(Change detection data)
□ □ □ □ □
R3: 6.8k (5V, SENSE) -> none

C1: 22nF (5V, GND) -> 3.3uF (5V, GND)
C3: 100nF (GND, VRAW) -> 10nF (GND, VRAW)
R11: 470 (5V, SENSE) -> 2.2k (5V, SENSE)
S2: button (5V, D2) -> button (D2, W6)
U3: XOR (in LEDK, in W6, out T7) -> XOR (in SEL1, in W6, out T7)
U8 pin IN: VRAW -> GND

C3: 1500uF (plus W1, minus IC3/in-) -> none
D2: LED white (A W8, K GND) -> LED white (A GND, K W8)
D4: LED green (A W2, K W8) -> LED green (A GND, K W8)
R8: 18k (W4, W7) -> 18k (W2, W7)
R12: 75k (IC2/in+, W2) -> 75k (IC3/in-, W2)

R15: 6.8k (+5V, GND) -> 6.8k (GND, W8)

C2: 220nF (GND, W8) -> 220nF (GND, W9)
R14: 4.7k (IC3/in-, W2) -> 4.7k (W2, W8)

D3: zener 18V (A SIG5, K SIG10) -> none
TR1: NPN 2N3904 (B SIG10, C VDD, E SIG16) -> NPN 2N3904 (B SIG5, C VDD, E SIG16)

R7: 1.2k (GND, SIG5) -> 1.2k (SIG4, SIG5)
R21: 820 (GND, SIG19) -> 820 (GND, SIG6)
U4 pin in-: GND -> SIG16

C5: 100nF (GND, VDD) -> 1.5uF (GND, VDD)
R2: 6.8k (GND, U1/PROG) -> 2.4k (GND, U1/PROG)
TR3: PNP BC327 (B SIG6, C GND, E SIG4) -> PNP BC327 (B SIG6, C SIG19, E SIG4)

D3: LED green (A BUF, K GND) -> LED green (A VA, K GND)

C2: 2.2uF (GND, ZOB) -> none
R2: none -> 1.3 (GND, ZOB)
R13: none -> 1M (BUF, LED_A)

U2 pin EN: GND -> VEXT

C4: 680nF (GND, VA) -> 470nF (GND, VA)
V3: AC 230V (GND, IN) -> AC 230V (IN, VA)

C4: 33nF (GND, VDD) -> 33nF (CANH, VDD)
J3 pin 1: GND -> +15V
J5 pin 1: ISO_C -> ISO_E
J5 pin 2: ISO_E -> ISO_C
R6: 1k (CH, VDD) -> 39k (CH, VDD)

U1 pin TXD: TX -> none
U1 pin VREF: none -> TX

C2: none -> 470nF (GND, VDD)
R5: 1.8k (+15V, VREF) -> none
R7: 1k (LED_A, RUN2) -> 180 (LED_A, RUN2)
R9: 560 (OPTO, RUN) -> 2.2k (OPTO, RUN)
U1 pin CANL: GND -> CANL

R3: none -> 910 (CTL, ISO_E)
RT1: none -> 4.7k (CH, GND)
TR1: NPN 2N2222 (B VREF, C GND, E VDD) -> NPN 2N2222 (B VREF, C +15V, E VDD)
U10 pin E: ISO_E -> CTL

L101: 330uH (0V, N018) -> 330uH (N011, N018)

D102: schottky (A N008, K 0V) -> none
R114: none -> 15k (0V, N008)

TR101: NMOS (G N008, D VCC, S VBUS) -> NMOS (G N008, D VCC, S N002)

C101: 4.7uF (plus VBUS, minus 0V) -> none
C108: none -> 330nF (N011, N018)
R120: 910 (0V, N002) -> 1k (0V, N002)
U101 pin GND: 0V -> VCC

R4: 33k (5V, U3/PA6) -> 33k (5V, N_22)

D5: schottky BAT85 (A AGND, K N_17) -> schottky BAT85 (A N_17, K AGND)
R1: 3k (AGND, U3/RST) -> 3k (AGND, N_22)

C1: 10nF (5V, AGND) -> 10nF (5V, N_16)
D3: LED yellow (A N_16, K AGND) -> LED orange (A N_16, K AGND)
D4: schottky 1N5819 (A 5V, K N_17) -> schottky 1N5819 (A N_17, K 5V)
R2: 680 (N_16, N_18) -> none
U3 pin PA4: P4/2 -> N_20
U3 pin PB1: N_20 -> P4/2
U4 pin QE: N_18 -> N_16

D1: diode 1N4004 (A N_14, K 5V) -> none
□ □ □ □ □
- _Directions for this task_:
Among the lines of the preceding data, which ones hold the word "minus"? List them.

- _Answer box_:
C3: 1500uF (plus W1, minus IC3/in-) -> none
C101: 4.7uF (plus VBUS, minus 0V) -> none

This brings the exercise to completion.